*YOUR ASSIGNMENT:* Copy each line in the data that includes the word "brown".
☆ ☆ ☆ ☆
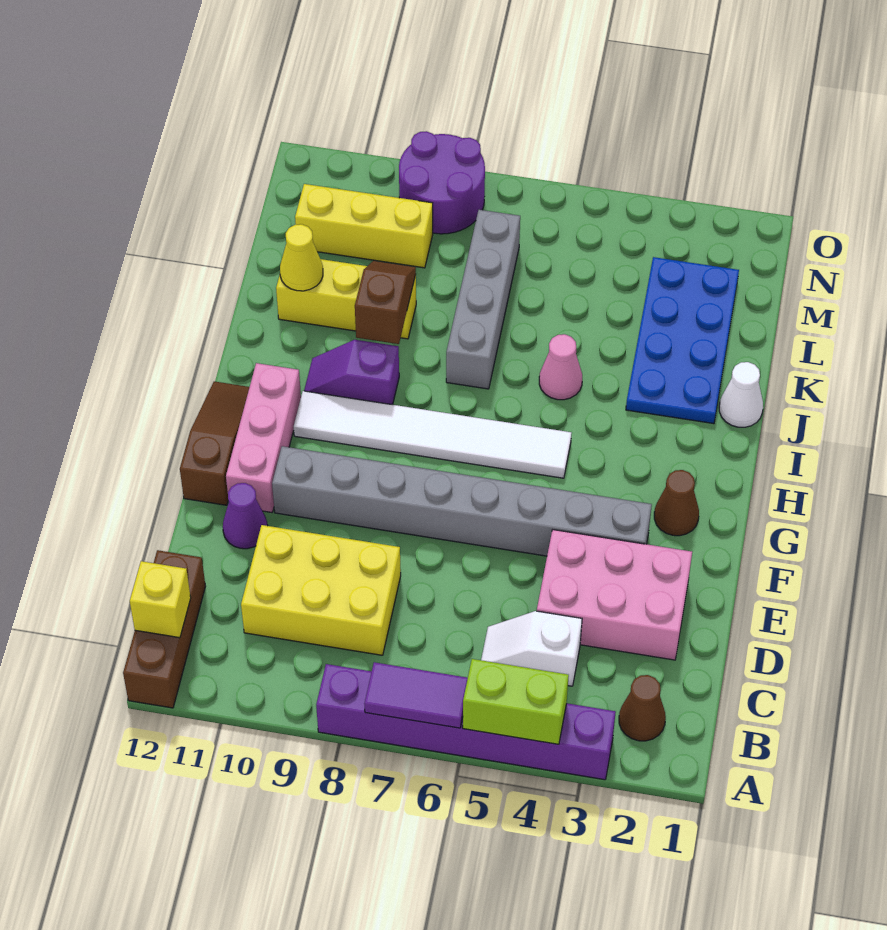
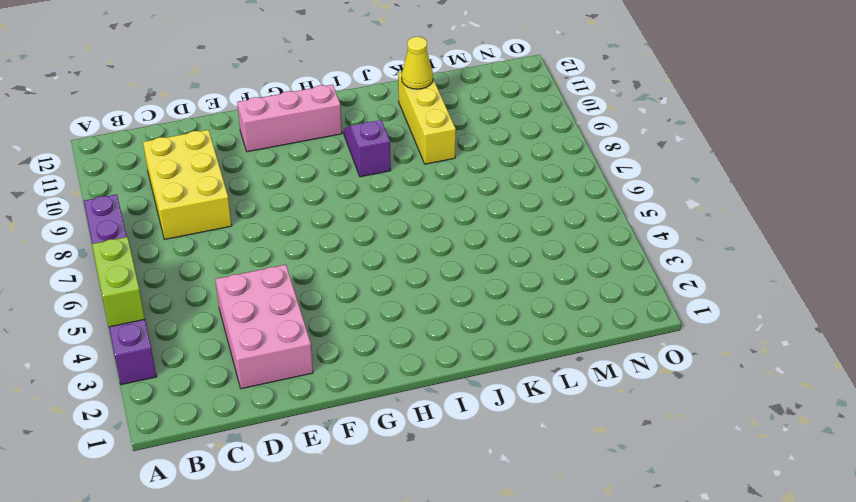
none -> brown 1x3 brick [123,550,206,708]
none -> brown 1x1 cone [619,675,666,741]
none -> white 1x2 slope [481,611,582,686]

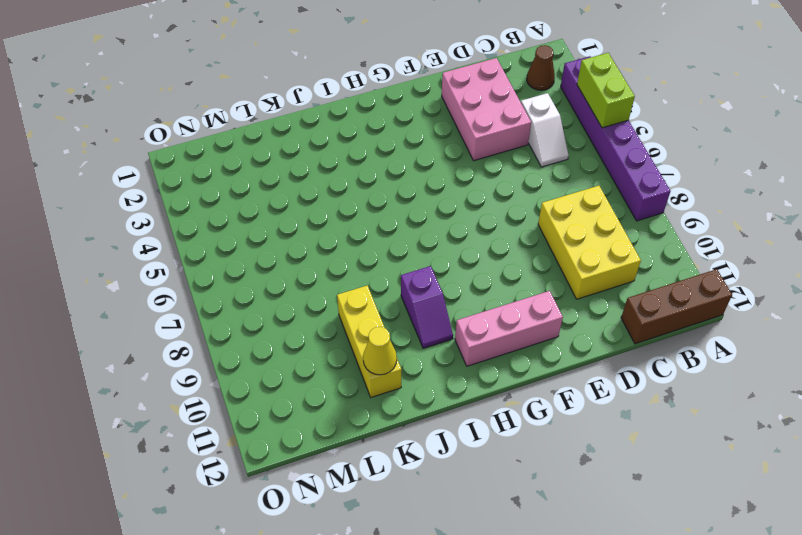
none -> purple 1x1 cone [223,483,268,549]
none -> grey 1x8 brick [272,446,652,556]
none -> brown 1x3 slope [180,381,249,505]

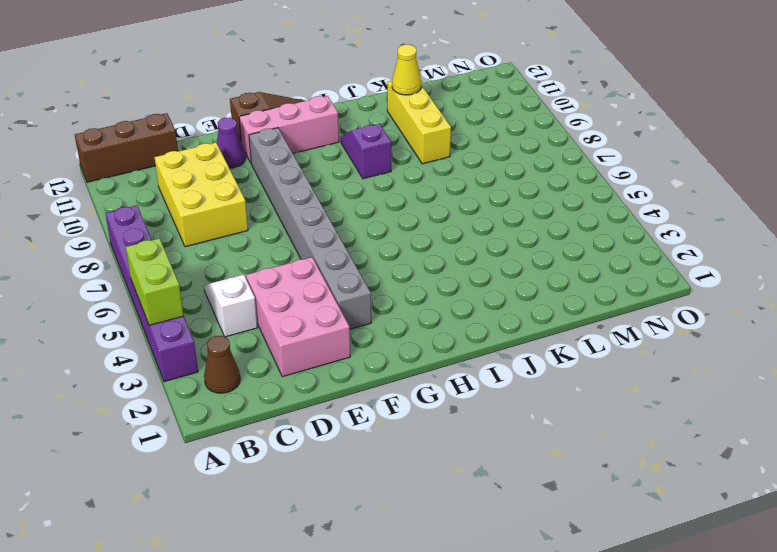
none -> brown 1x1 cone [654,470,699,536]
none -> white 1x6 tile [294,391,571,478]
none -> white 1x1 cone [719,362,763,427]

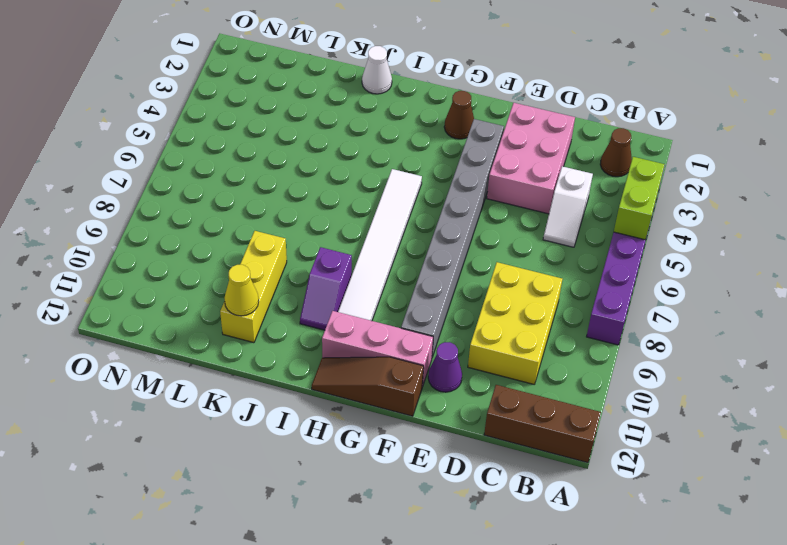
none -> blue 2x4 plate [626,257,739,424]
none -> pink 1x1 cone [539,334,582,400]
none -> grey 1x4 brick [446,210,520,389]

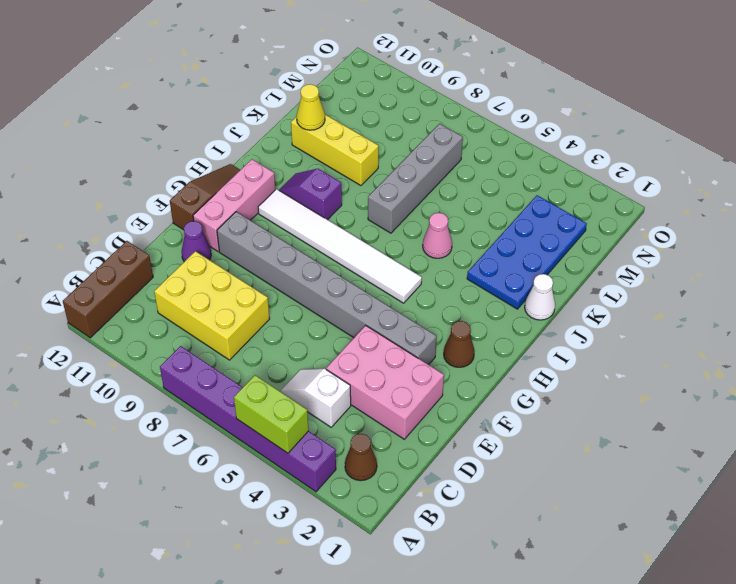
none -> yellow 1x3 brick [295,184,433,268]
none -> purple 2x2 round brick [399,131,485,234]
none -> purple 1x2 tile [364,662,468,728]

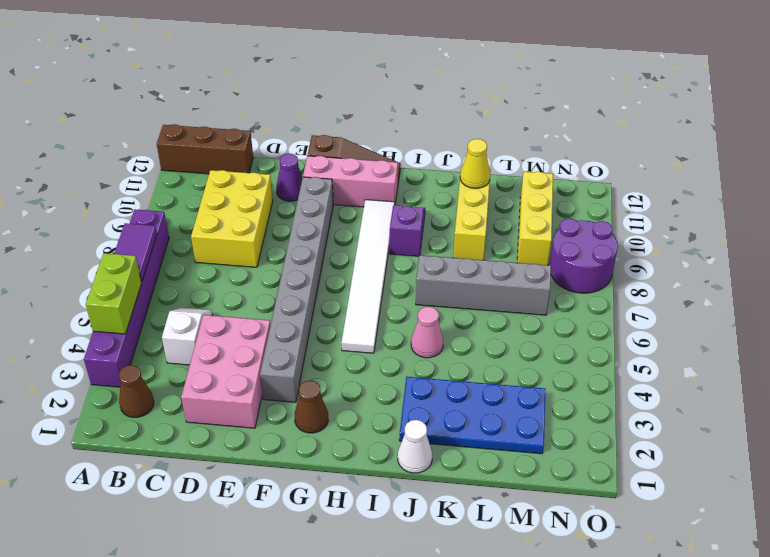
none -> yellow 1x1 brick [130,561,191,638]
none -> brown 1x2 slope [355,261,416,344]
☆ ☆ ☆ ☆
*COMPLETED TASK:*
none -> brown 1x3 brick [123,550,206,708]
none -> brown 1x1 cone [619,675,666,741]
none -> brown 1x3 slope [180,381,249,505]
none -> brown 1x1 cone [654,470,699,536]
none -> brown 1x2 slope [355,261,416,344]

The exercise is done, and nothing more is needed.